### PROBLEM TO WORK ON
Your answer must be an exact copy of the listing that follows, with all pictures omitted.

### DATA
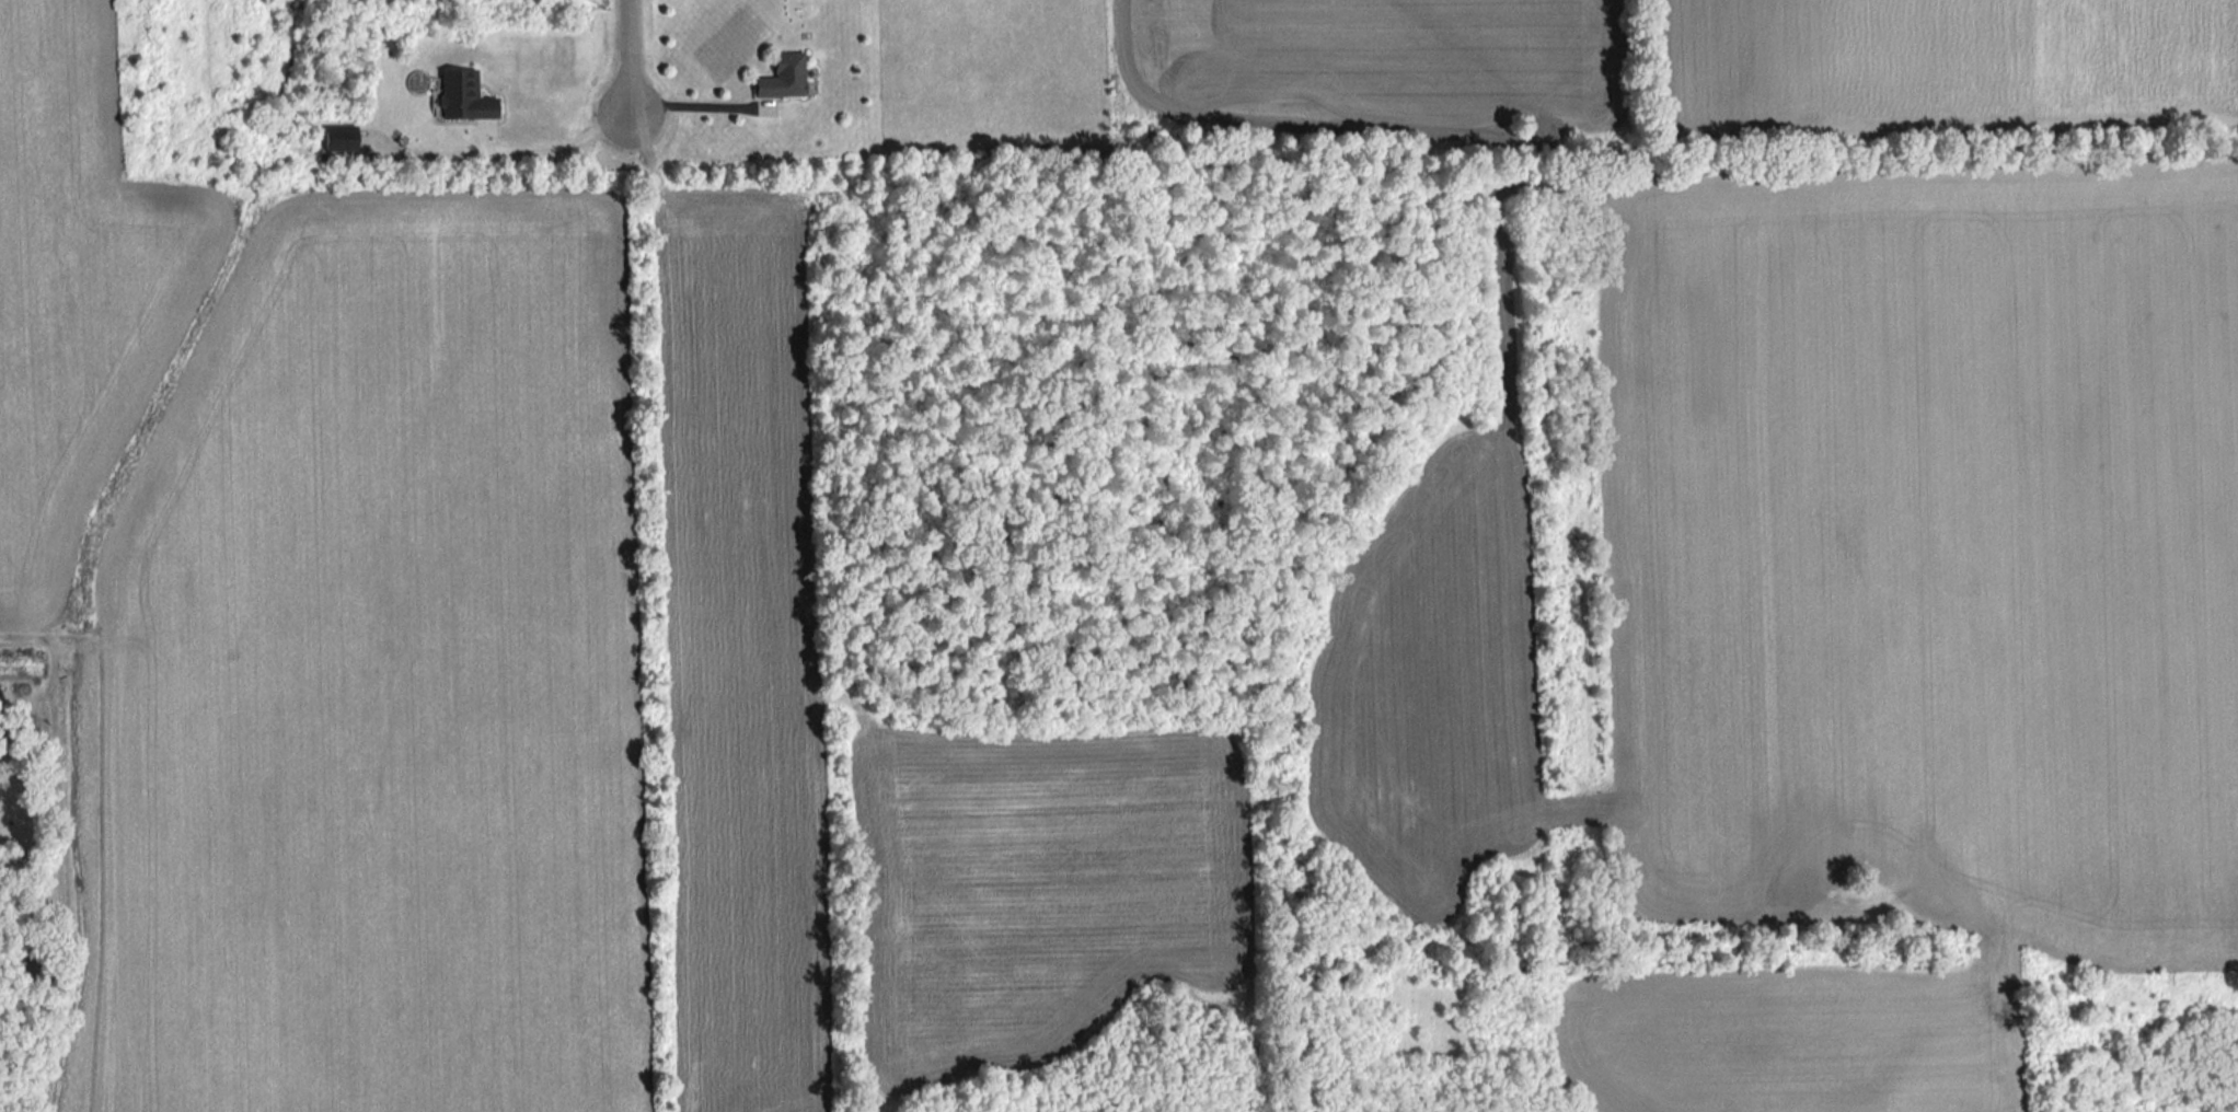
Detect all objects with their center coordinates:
road: (625, 63)
crop: (1946, 65)
crop: (1378, 67)
building: (778, 78)
building: (466, 98)
road: (691, 107)
road: (561, 148)
crop: (77, 285)
crop: (1849, 610)
crop: (743, 653)
crop: (382, 679)
crop: (1039, 887)

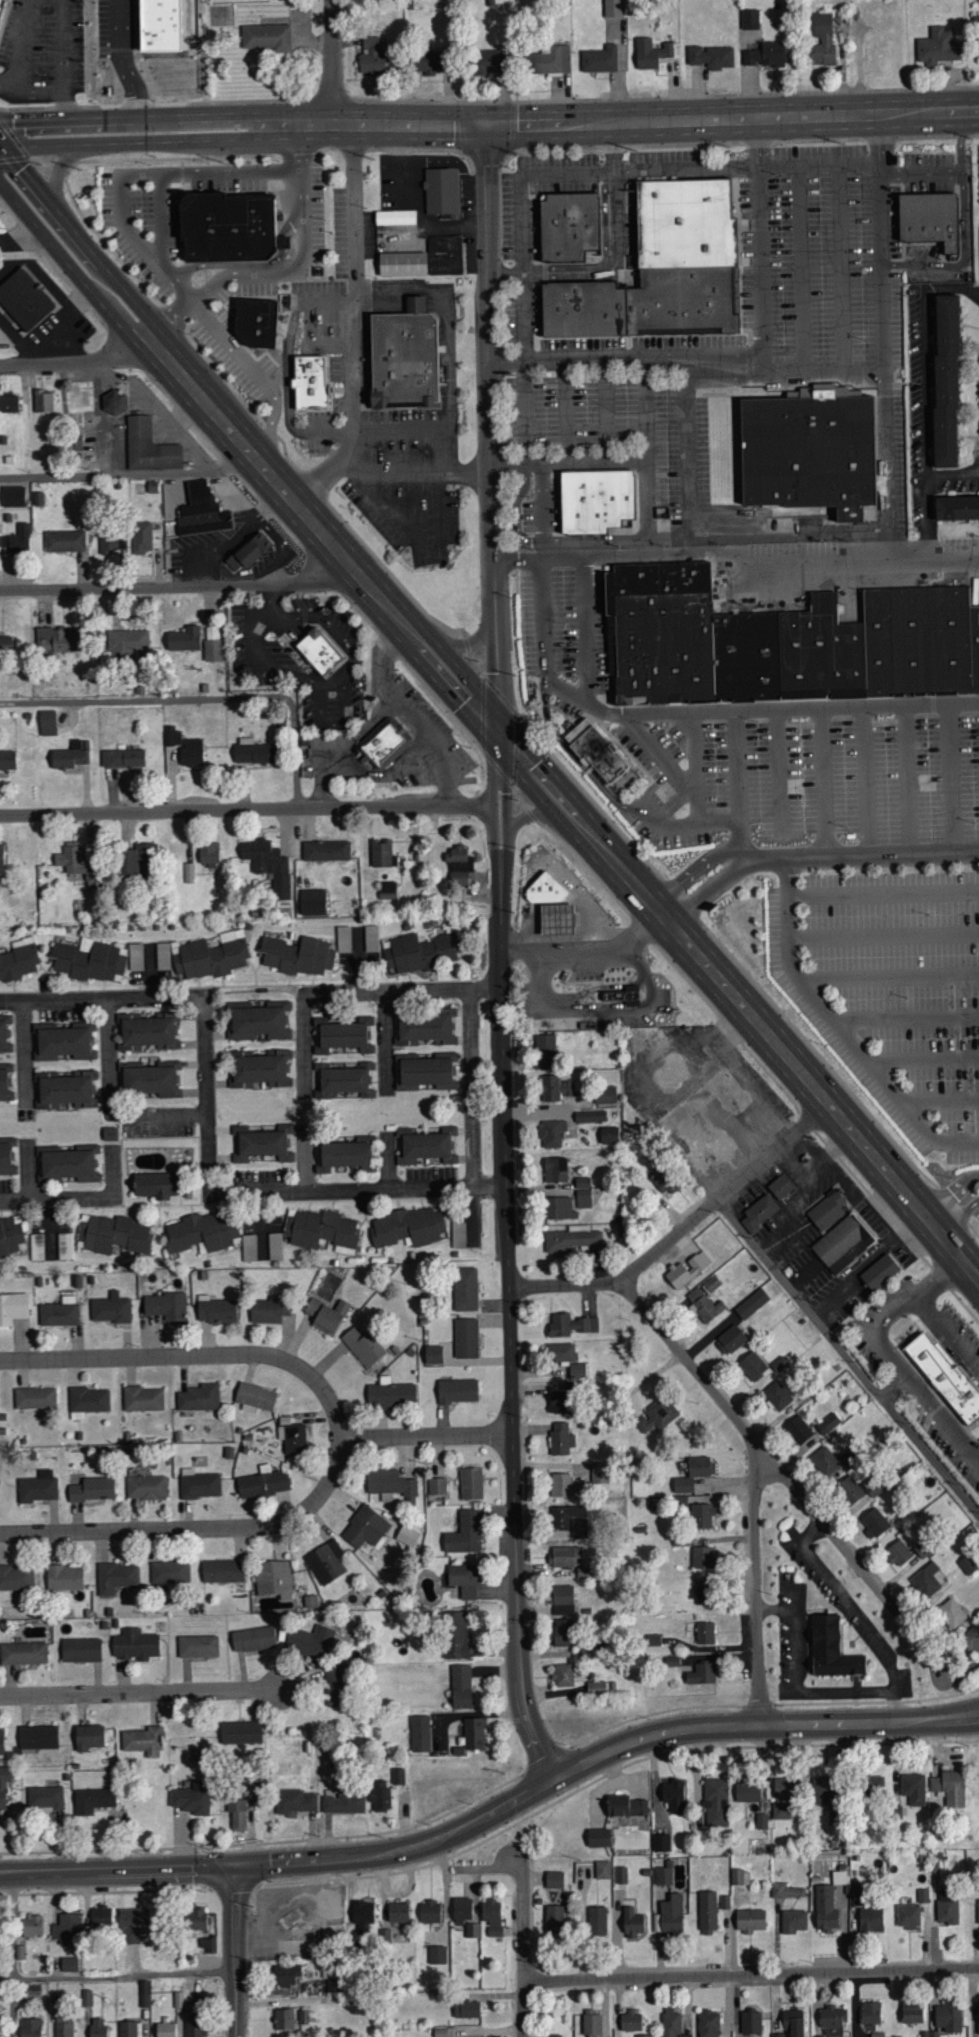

### RESPONSE AREA
Detect all objects with their center coordinates:
road: (625, 63)
crop: (1946, 65)
crop: (1378, 67)
building: (778, 78)
building: (466, 98)
road: (691, 107)
road: (561, 148)
crop: (77, 285)
crop: (1849, 610)
crop: (743, 653)
crop: (382, 679)
crop: (1039, 887)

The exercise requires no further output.